Required action>
Only the pictures should be dropped; copy the rest of the entries exactly.
== == ==
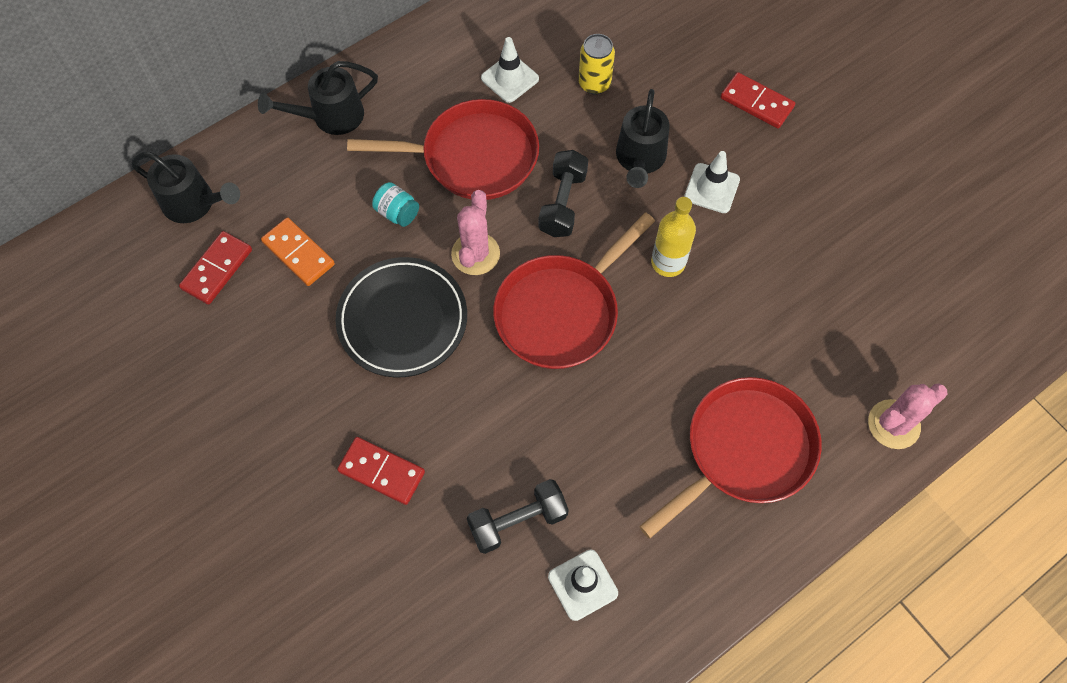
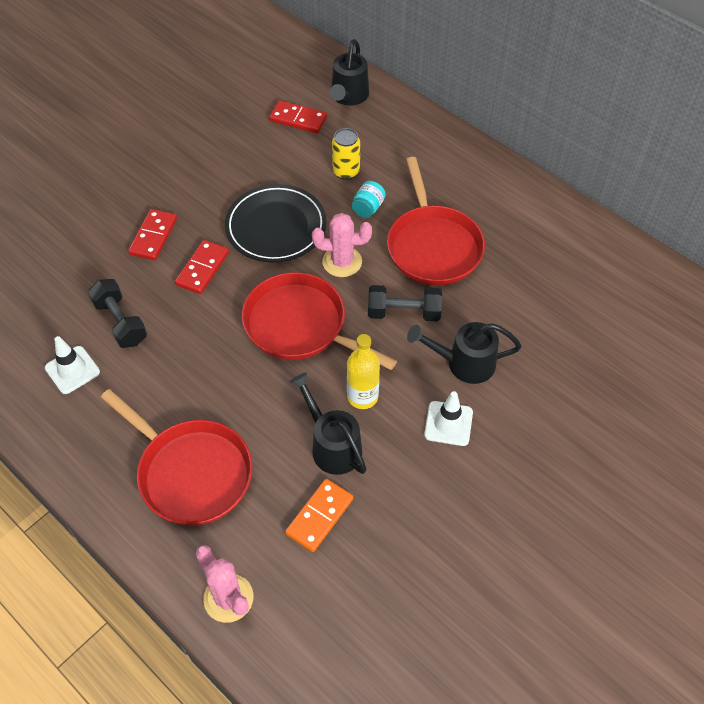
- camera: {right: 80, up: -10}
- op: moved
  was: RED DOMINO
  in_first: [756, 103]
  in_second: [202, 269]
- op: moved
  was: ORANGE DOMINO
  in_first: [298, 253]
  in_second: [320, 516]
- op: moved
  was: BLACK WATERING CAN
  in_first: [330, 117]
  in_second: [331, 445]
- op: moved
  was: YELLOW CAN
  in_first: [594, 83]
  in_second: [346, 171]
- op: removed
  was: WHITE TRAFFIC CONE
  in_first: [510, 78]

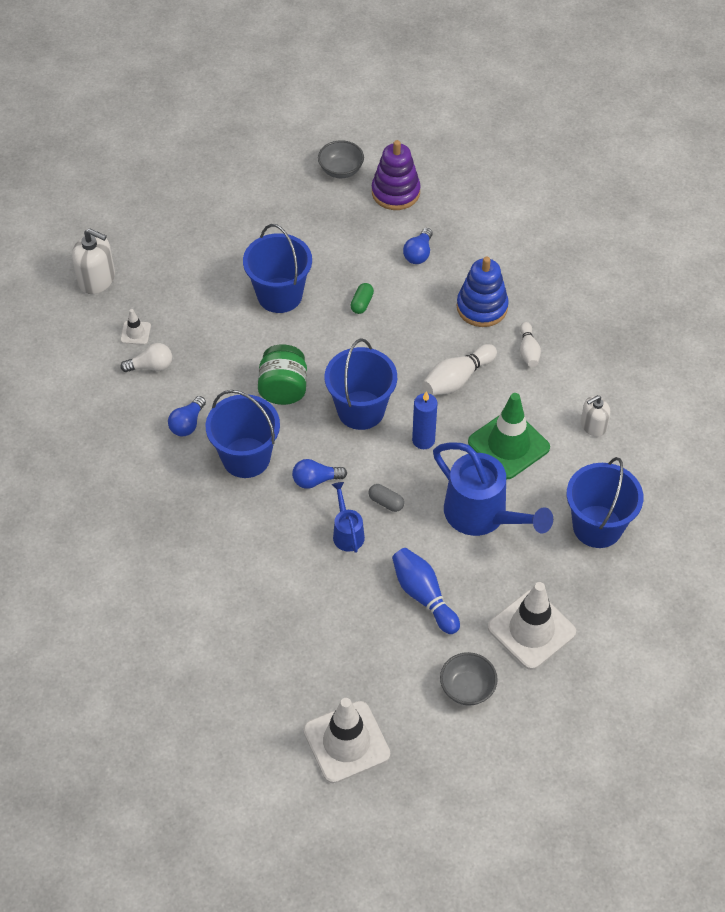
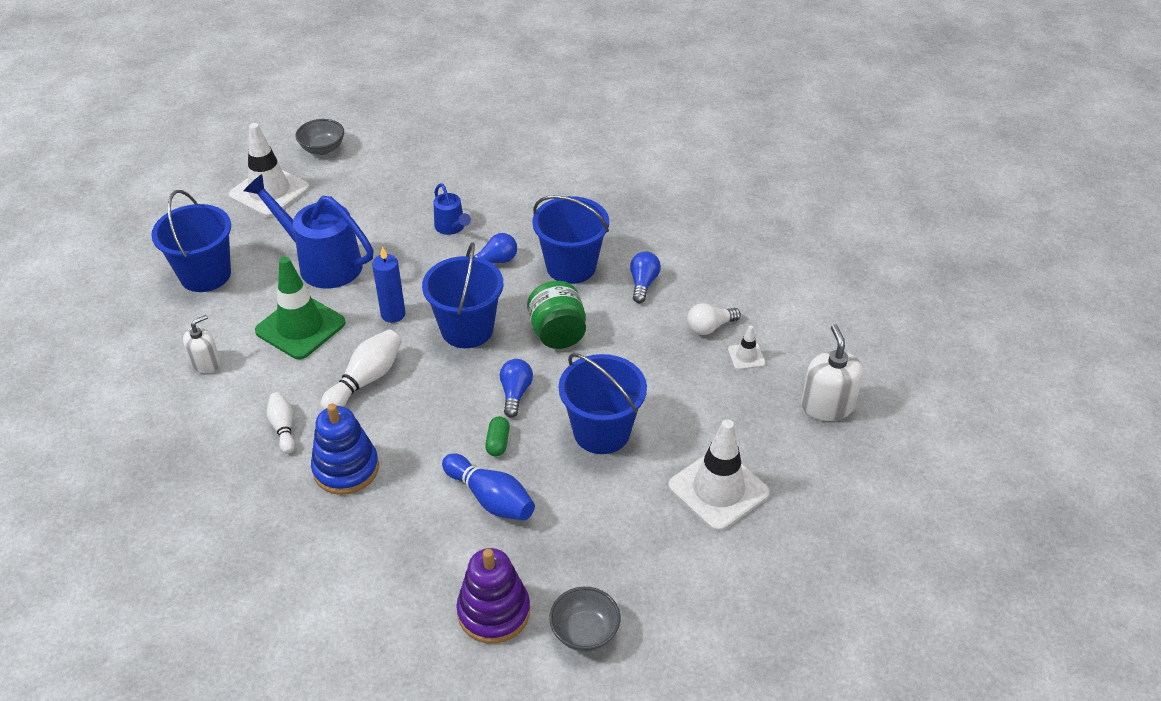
- camera: {right: 165, up: -10}
- op: moved
  was: BLUE BOWLING PIN
  in_first: [423, 596]
  in_second: [490, 498]
- op: moved
  was: BLUE LIGHT BULB
  in_first: [418, 254]
  in_second: [515, 393]
- op: moved
  was: WHITE TRAFFIC CONE
  in_first: [346, 742]
  in_second: [718, 489]
- op: turned
  was: WHITE SOAP DISPENSER
  in_first: [97, 279]
  in_second: [827, 405]
  clockwise: 75
- op: removed
  was: GREY CAPSULE
  in_first: [386, 502]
== == ==
Task result>
- camera: {right: 80, up: -10}
- op: moved
  was: RED DOMINO
  in_first: [756, 103]
  in_second: [202, 269]
- op: moved
  was: ORANGE DOMINO
  in_first: [298, 253]
  in_second: [320, 516]
- op: moved
  was: BLACK WATERING CAN
  in_first: [330, 117]
  in_second: [331, 445]
- op: moved
  was: YELLOW CAN
  in_first: [594, 83]
  in_second: [346, 171]
- op: removed
  was: WHITE TRAFFIC CONE
  in_first: [510, 78]

- camera: {right: 165, up: -10}
- op: moved
  was: BLUE BOWLING PIN
  in_first: [423, 596]
  in_second: [490, 498]
- op: moved
  was: BLUE LIGHT BULB
  in_first: [418, 254]
  in_second: [515, 393]
- op: moved
  was: WHITE TRAFFIC CONE
  in_first: [346, 742]
  in_second: [718, 489]
- op: turned
  was: WHITE SOAP DISPENSER
  in_first: [97, 279]
  in_second: [827, 405]
  clockwise: 75
- op: removed
  was: GREY CAPSULE
  in_first: [386, 502]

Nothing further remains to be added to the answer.